= Required action =
Provide again, from the entries below, every line from the one containing "red cutting board [431,122,529,172]" through the one containing "camera: 165 degrees right, 15 degrees up", exactly as written, and no other line.

(Dataset excerpts)
○ ○ ○ ○ ○ ○ ○

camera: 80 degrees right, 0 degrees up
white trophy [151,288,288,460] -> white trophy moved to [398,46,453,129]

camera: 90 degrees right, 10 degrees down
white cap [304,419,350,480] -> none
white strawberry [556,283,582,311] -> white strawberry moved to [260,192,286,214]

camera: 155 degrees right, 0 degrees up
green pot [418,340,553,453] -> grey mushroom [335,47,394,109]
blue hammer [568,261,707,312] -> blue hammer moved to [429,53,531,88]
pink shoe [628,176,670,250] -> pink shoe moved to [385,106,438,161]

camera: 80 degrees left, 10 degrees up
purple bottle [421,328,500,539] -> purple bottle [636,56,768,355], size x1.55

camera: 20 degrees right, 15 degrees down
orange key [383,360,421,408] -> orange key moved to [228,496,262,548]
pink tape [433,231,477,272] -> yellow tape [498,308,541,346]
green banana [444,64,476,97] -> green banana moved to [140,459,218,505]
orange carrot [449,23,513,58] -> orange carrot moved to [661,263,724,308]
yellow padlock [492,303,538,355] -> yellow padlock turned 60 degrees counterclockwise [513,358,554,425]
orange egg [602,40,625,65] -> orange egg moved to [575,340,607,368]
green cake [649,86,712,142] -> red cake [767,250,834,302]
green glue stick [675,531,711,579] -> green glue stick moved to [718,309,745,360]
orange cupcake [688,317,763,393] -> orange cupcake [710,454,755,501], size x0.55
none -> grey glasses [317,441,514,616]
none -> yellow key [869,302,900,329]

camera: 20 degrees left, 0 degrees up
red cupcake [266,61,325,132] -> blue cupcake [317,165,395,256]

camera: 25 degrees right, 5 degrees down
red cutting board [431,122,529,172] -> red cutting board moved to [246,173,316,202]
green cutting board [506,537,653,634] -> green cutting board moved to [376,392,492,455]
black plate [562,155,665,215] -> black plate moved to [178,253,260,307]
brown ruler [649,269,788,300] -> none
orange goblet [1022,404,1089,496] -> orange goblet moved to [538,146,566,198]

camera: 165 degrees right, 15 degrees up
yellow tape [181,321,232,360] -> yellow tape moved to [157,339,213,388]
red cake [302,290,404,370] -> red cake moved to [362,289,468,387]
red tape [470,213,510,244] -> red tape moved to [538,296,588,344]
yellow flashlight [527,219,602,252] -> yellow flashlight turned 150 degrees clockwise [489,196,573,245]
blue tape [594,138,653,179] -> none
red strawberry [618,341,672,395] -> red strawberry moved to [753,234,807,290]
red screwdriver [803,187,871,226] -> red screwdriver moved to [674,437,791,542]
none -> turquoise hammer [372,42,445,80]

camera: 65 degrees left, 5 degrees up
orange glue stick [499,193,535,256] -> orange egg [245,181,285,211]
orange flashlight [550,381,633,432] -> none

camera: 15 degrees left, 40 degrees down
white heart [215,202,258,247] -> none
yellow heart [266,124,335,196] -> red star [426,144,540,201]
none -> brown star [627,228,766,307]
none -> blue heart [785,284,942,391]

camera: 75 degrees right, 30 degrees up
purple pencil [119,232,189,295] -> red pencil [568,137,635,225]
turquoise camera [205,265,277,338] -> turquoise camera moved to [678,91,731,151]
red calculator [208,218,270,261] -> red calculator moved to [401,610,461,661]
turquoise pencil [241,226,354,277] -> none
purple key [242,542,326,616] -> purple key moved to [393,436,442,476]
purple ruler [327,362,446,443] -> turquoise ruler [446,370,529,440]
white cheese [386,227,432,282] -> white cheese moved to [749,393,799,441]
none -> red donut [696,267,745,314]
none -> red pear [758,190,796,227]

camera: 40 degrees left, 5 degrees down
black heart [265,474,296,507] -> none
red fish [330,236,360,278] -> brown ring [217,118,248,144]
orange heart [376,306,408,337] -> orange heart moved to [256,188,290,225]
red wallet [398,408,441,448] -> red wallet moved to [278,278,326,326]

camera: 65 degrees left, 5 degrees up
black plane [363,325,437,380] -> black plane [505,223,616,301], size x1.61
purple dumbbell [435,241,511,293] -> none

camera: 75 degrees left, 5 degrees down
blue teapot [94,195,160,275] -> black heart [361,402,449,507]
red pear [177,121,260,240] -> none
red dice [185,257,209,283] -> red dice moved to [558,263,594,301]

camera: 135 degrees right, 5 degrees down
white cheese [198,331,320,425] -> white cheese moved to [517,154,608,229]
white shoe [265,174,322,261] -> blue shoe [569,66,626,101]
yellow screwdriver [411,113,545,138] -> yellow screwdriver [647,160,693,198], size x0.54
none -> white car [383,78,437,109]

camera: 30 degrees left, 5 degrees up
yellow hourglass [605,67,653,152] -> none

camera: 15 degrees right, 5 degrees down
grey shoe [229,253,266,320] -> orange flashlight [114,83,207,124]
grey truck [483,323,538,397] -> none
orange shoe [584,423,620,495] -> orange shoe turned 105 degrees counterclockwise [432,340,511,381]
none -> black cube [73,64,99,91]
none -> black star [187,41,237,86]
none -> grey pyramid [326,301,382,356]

○ ○ ○ ○ ○ ○ ○

= Exercise solution =
red cutting board [431,122,529,172] -> red cutting board moved to [246,173,316,202]
green cutting board [506,537,653,634] -> green cutting board moved to [376,392,492,455]
black plate [562,155,665,215] -> black plate moved to [178,253,260,307]
brown ruler [649,269,788,300] -> none
orange goblet [1022,404,1089,496] -> orange goblet moved to [538,146,566,198]

camera: 165 degrees right, 15 degrees up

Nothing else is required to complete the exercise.